● **Supplied material**

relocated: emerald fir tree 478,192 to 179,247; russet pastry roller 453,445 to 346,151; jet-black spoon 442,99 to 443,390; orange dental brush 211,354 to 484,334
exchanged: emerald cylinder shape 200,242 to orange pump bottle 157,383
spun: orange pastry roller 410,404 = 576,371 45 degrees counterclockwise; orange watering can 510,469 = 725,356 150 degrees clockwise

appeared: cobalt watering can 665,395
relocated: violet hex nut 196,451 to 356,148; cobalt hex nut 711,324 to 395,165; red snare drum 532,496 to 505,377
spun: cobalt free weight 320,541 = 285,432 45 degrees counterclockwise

● **Task objective**
Write all of the records out exactly, including every line.

● **Problem solution**
relocated: emerald fir tree 478,192 to 179,247; russet pastry roller 453,445 to 346,151; jet-black spoon 442,99 to 443,390; orange dental brush 211,354 to 484,334
exchanged: emerald cylinder shape 200,242 to orange pump bottle 157,383
spun: orange pastry roller 410,404 = 576,371 45 degrees counterclockwise; orange watering can 510,469 = 725,356 150 degrees clockwise

appeared: cobalt watering can 665,395
relocated: violet hex nut 196,451 to 356,148; cobalt hex nut 711,324 to 395,165; red snare drum 532,496 to 505,377
spun: cobalt free weight 320,541 = 285,432 45 degrees counterclockwise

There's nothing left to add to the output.